The expected copy holds every entry exactly and none of the pictures.

Start of THE INPUT

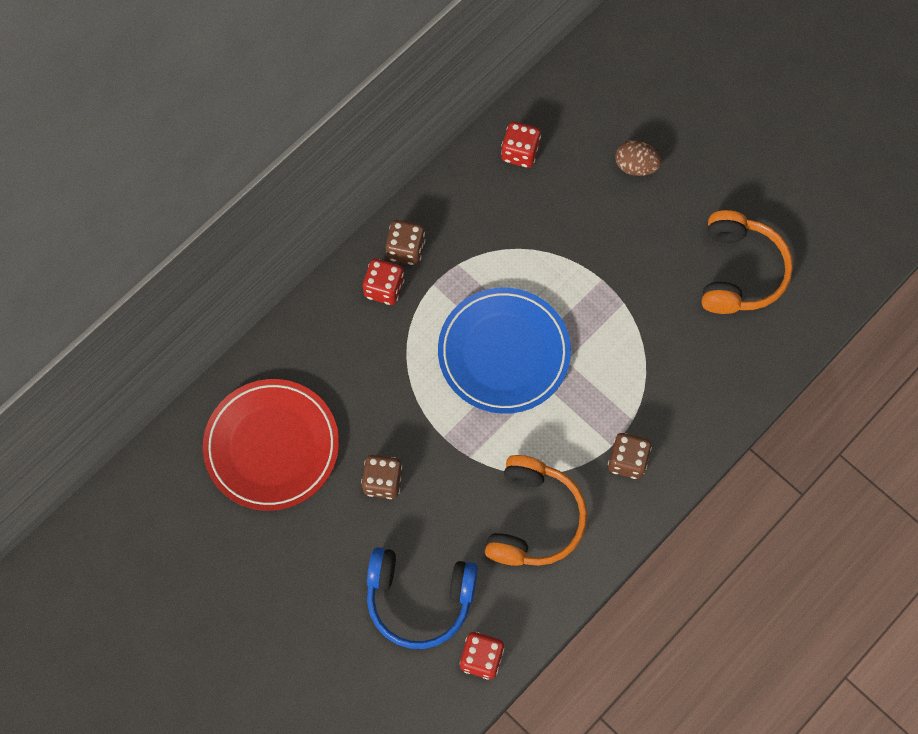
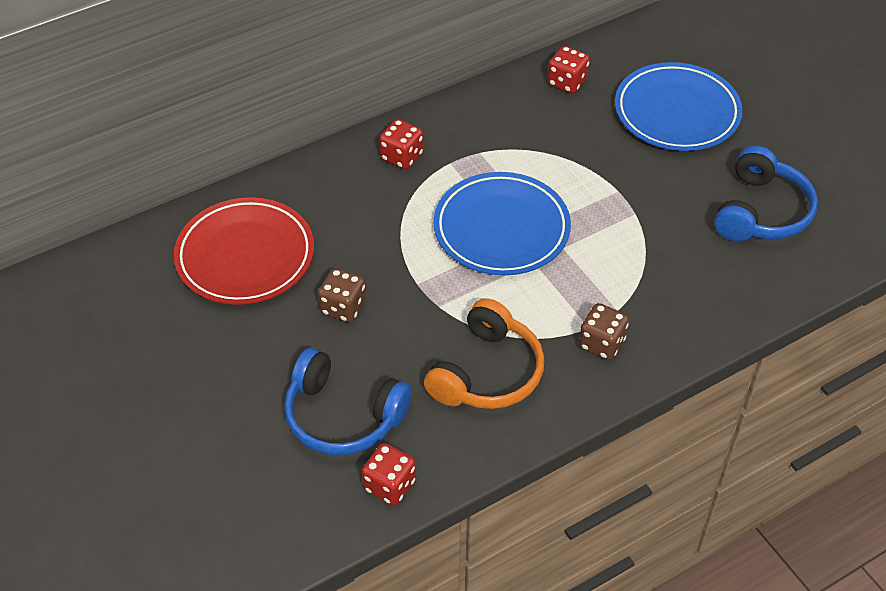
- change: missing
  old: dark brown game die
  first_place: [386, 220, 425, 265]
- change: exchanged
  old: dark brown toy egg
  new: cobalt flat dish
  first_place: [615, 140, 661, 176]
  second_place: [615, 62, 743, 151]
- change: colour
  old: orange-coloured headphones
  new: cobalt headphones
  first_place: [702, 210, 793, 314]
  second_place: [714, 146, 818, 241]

End of THE INPUT

_OUTPUT FOR THIS TASK_:
- change: missing
  old: dark brown game die
  first_place: [386, 220, 425, 265]
- change: exchanged
  old: dark brown toy egg
  new: cobalt flat dish
  first_place: [615, 140, 661, 176]
  second_place: [615, 62, 743, 151]
- change: colour
  old: orange-coloured headphones
  new: cobalt headphones
  first_place: [702, 210, 793, 314]
  second_place: [714, 146, 818, 241]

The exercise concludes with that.